→ **Problem description**:
An exact copy of the lines of the listing below between the "RELAY2 pin IN1: TX -> A4" line and the "MATRIX2 pin CLK: A2 -> D5" line, both included, is the whole answer; please omit the pictures.

→ **Data excerpts**:
• • • •

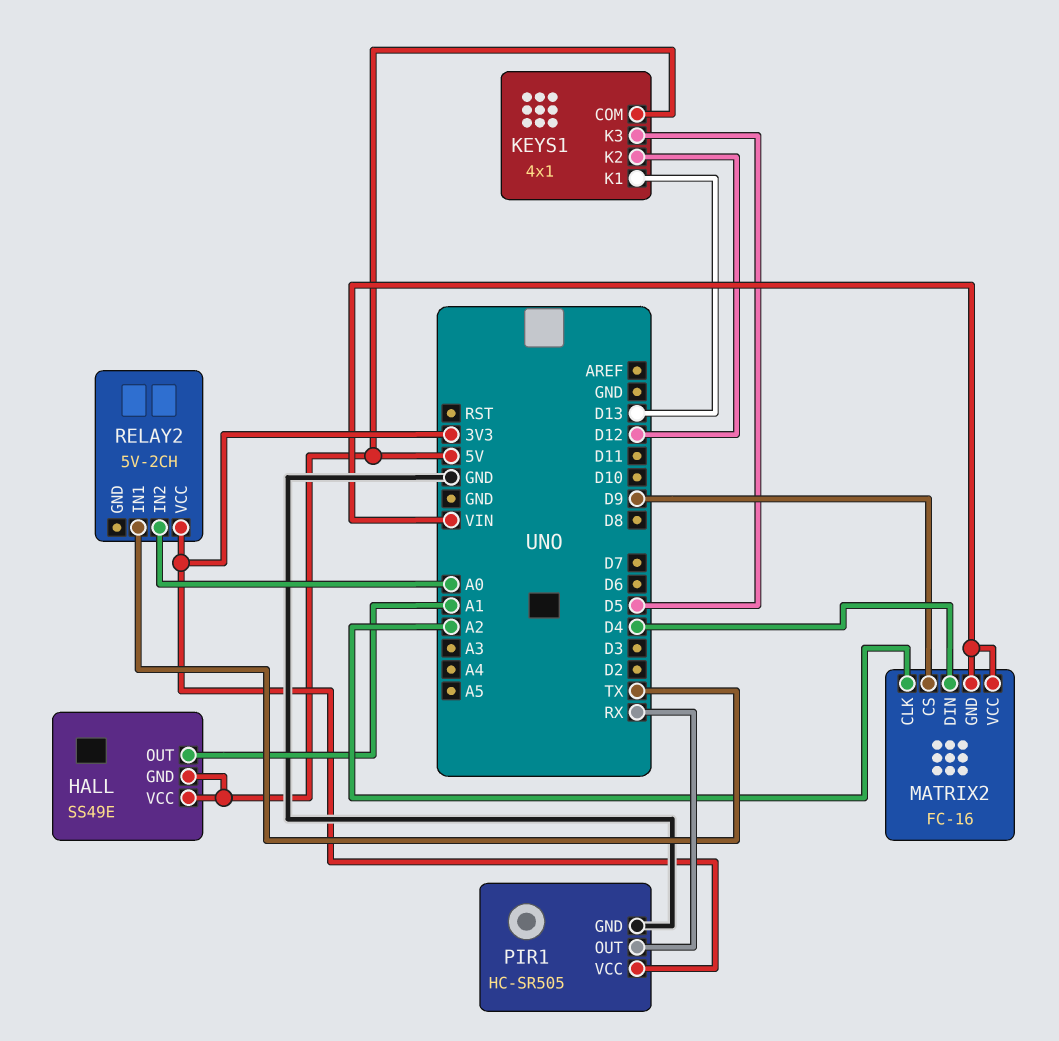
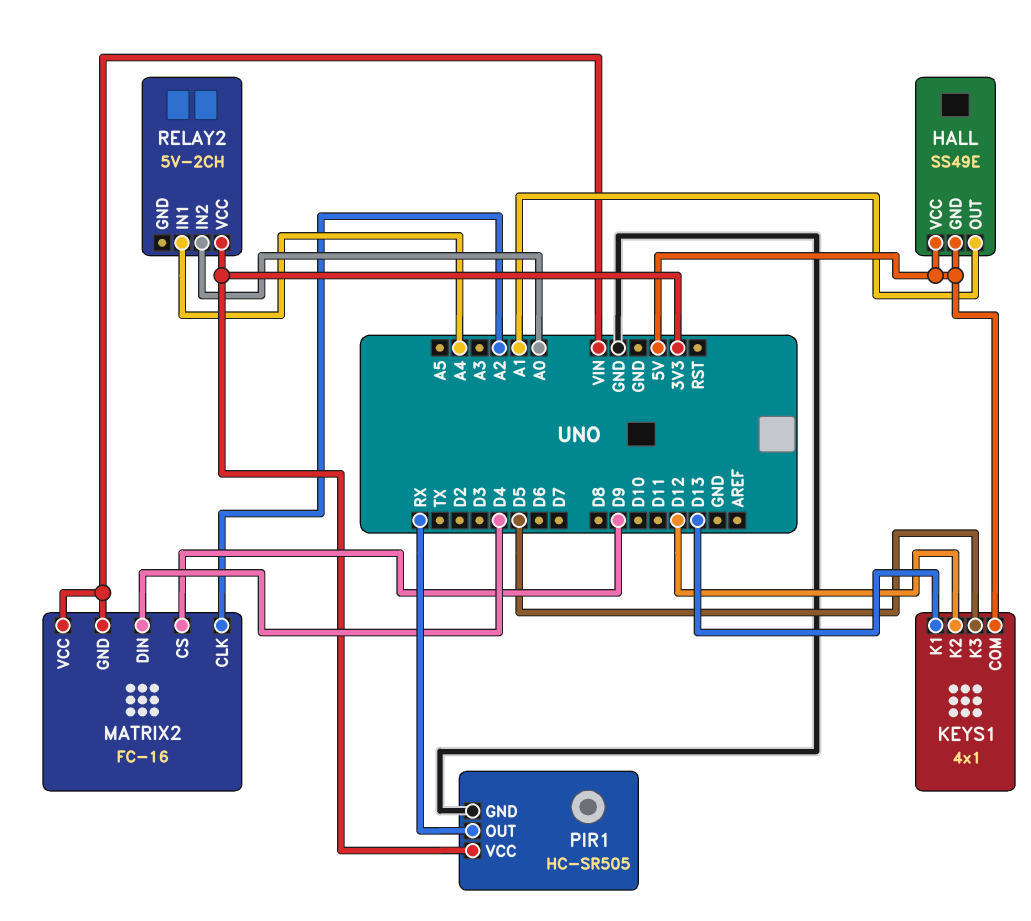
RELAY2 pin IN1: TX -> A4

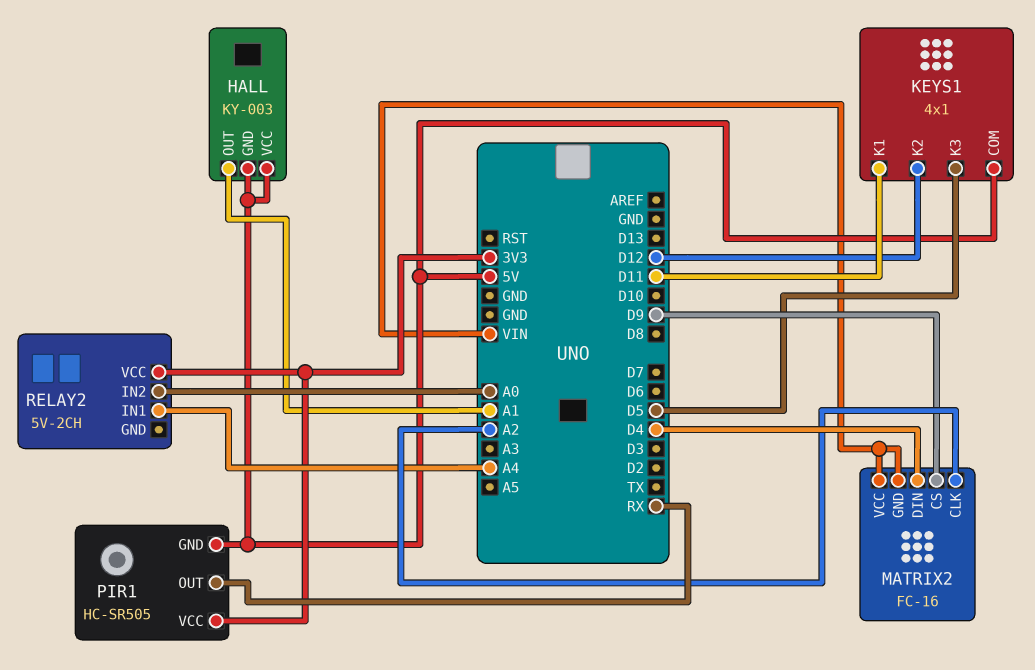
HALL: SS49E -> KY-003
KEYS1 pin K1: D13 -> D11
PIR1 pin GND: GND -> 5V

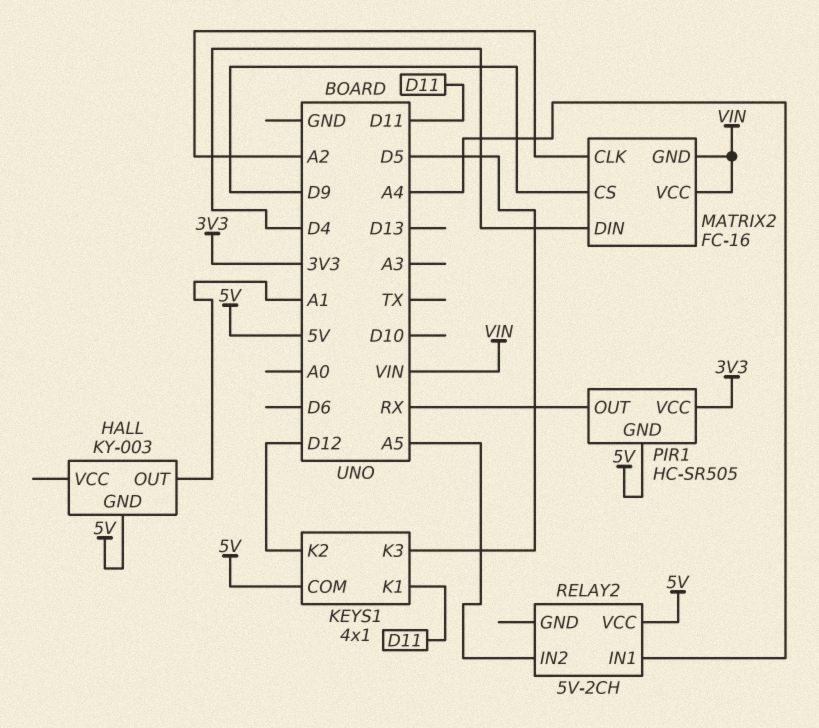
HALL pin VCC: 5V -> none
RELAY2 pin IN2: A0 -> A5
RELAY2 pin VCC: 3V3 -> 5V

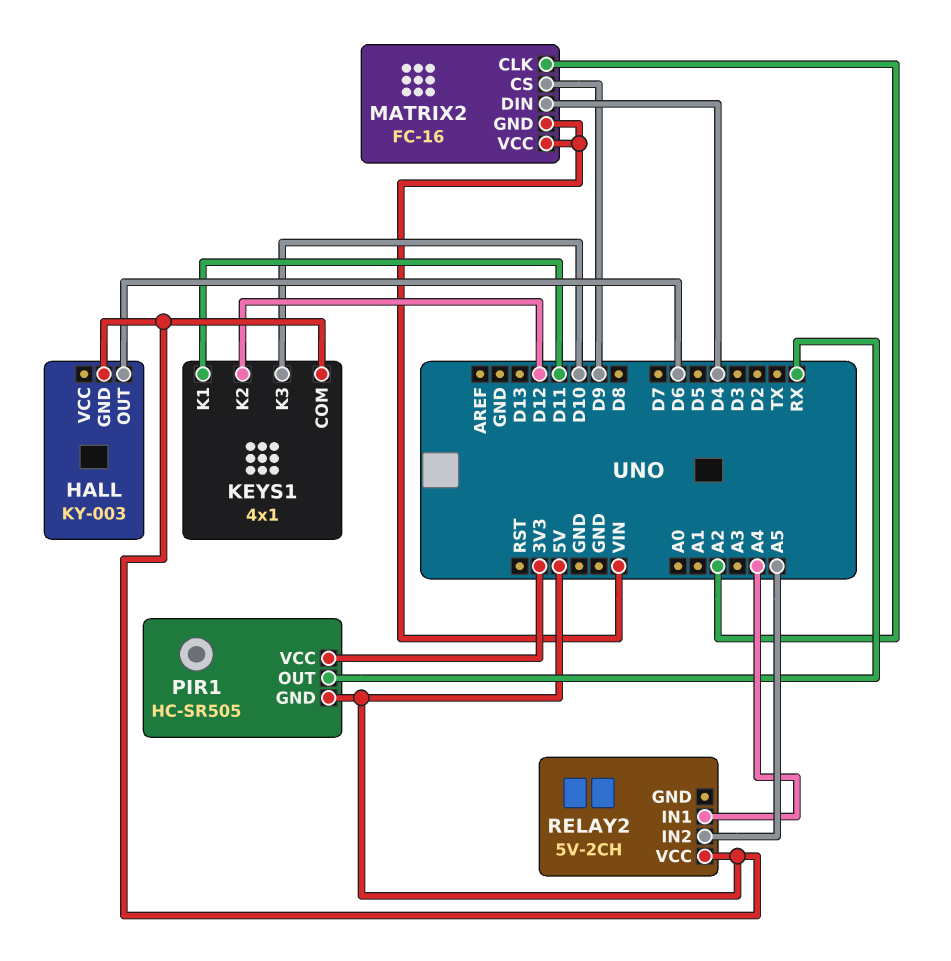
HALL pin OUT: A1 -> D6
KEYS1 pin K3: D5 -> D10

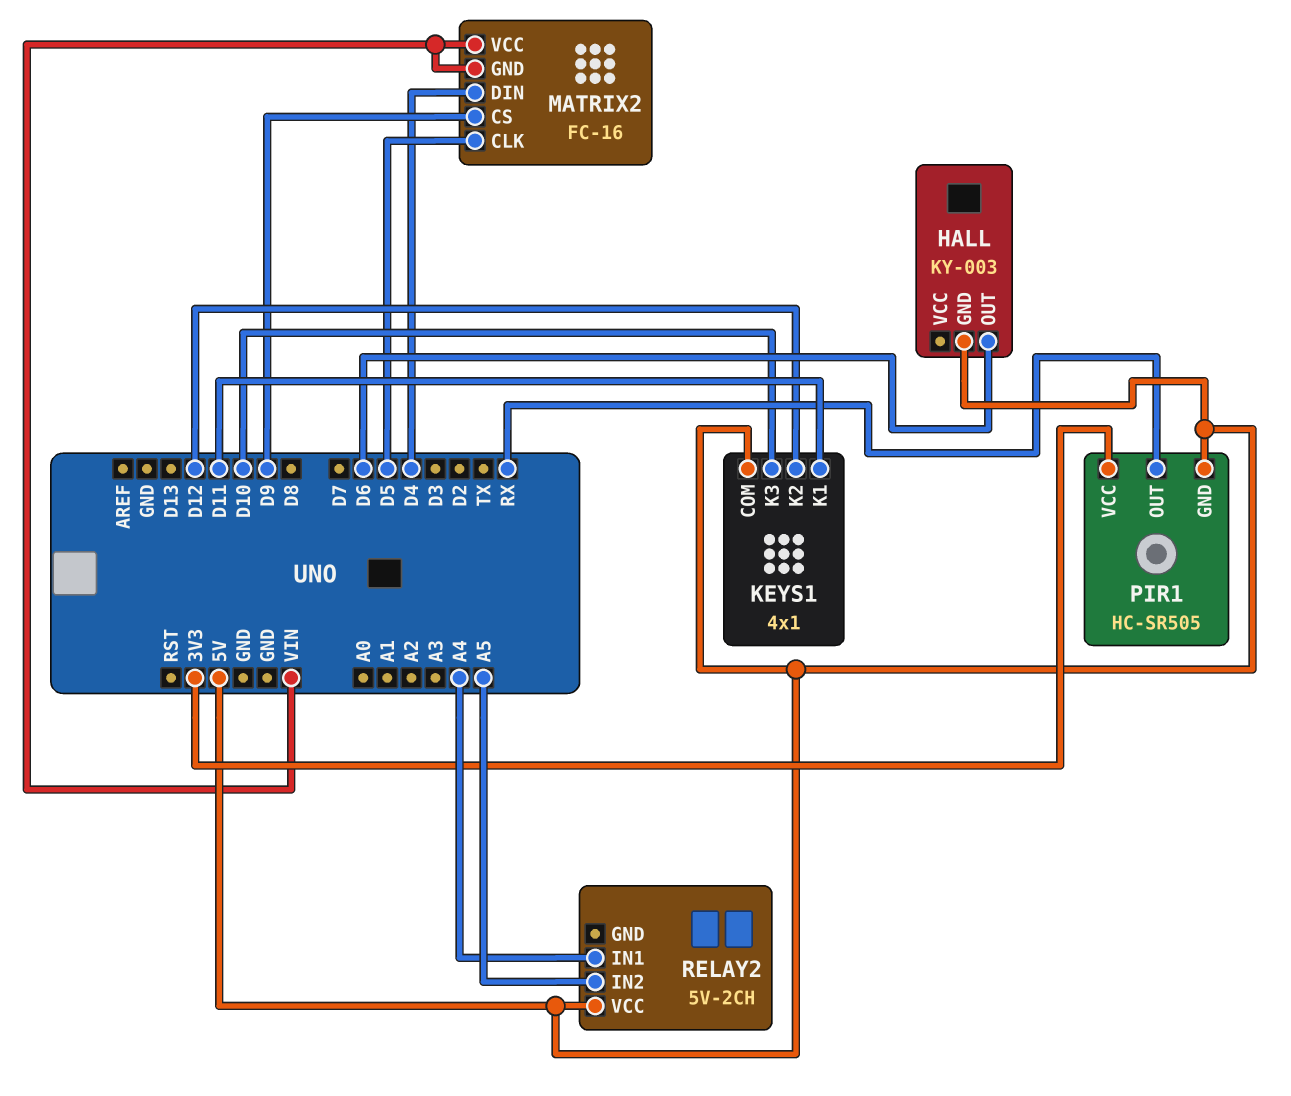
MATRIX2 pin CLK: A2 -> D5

• • • •

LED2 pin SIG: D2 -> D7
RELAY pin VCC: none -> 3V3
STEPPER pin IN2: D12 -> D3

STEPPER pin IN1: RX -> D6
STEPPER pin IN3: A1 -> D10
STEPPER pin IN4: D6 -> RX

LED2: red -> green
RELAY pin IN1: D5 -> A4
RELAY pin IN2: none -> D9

• • • •

→ **Output for this exercise**:
RELAY2 pin IN1: TX -> A4

HALL: SS49E -> KY-003
KEYS1 pin K1: D13 -> D11
PIR1 pin GND: GND -> 5V

HALL pin VCC: 5V -> none
RELAY2 pin IN2: A0 -> A5
RELAY2 pin VCC: 3V3 -> 5V

HALL pin OUT: A1 -> D6
KEYS1 pin K3: D5 -> D10

MATRIX2 pin CLK: A2 -> D5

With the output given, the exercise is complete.